▸ TASK TO COMPLETE: Copy the result of filtering the entries below for lines that include the string "brown".

========================================

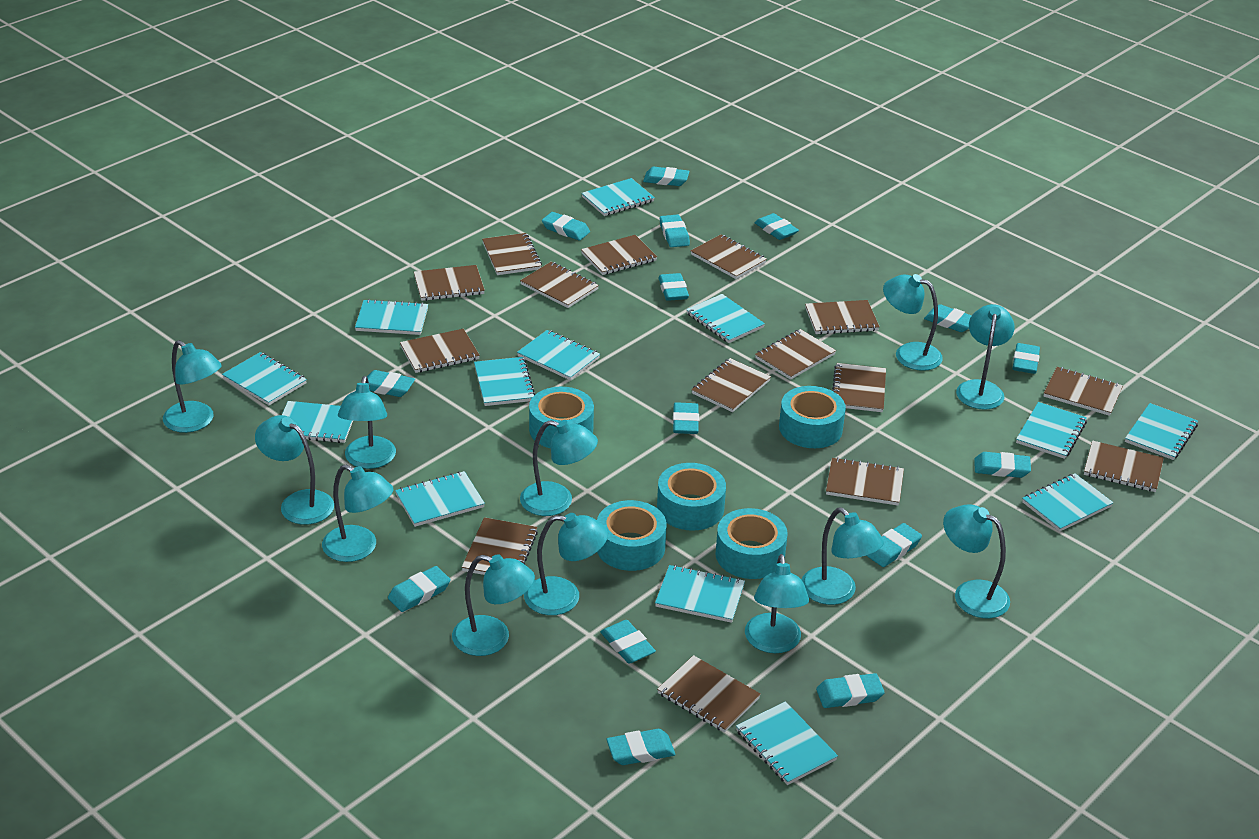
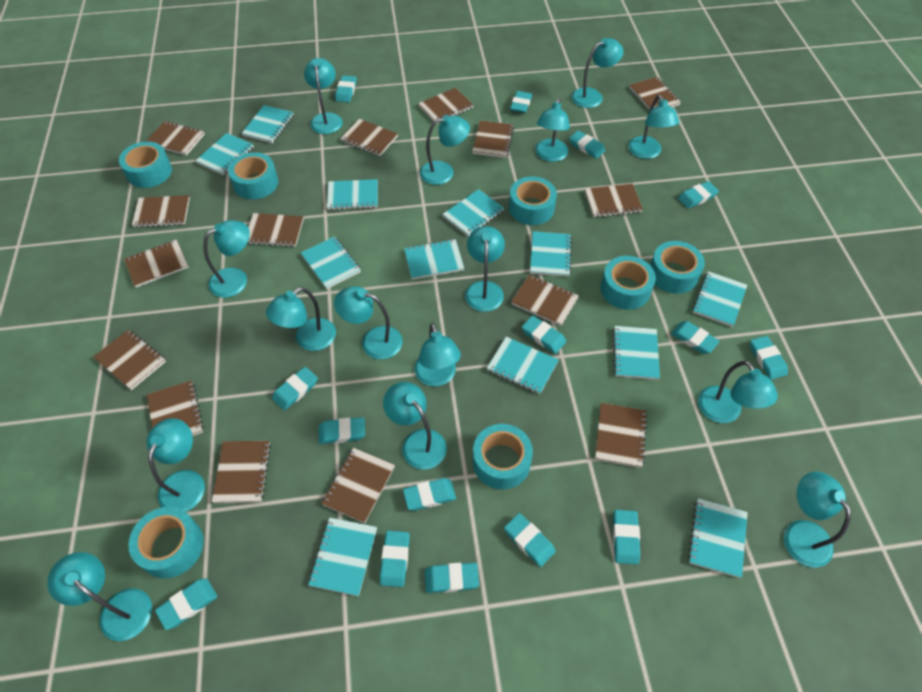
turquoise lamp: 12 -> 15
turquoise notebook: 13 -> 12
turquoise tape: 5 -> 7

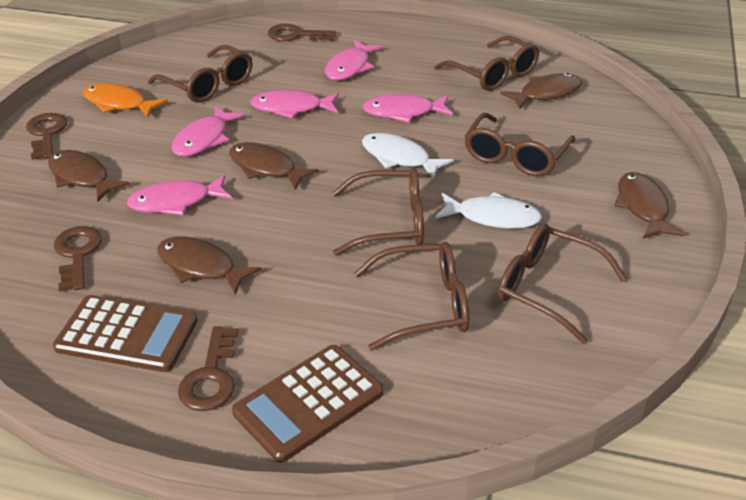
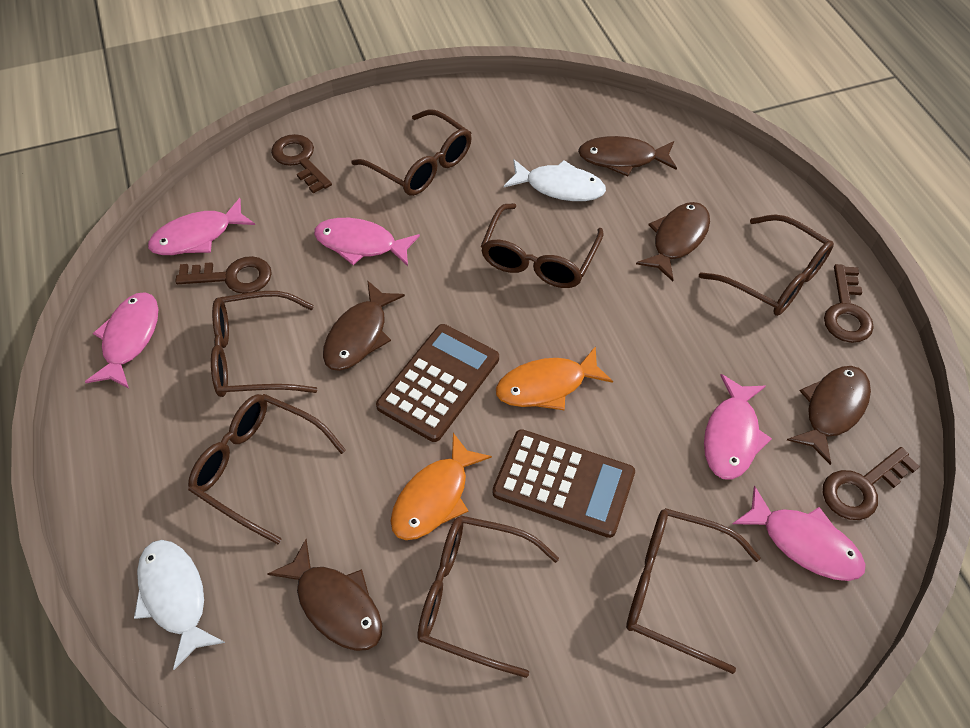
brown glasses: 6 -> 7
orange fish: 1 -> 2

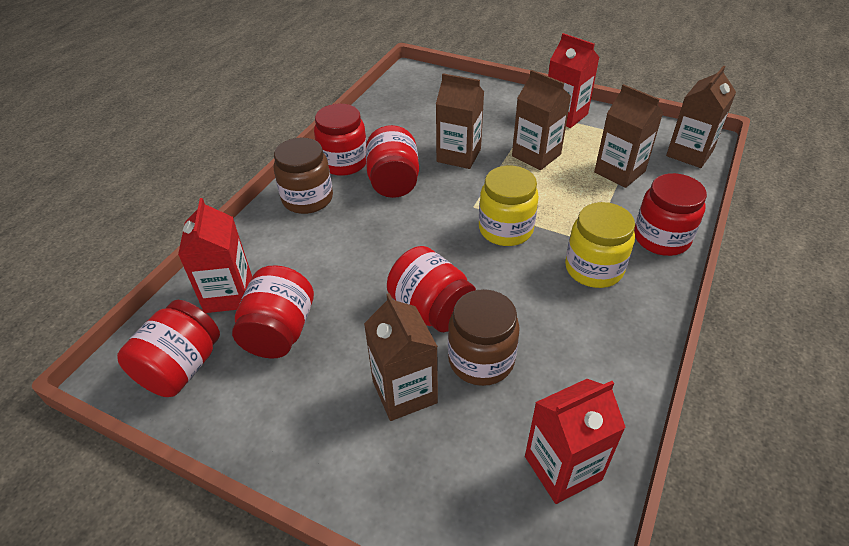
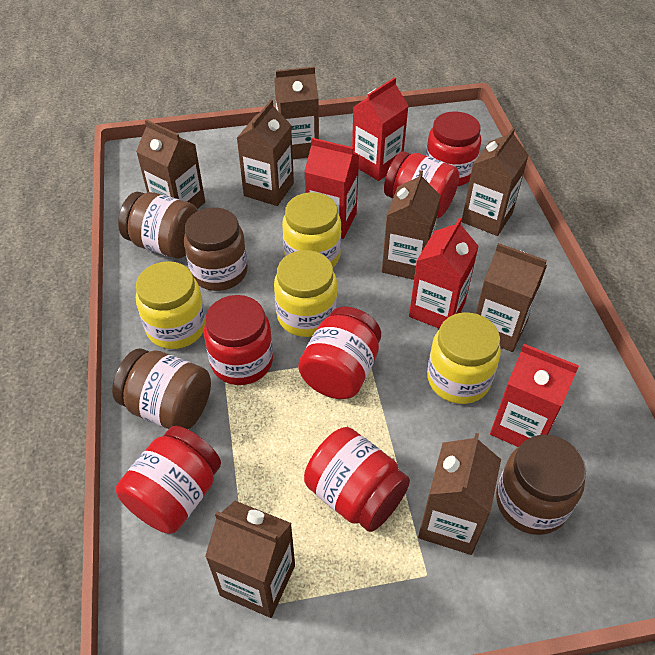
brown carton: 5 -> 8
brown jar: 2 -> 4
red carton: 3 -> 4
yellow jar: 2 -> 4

========================================

▸ WRITTEN RESPONSE:
brown glasses: 6 -> 7
brown carton: 5 -> 8
brown jar: 2 -> 4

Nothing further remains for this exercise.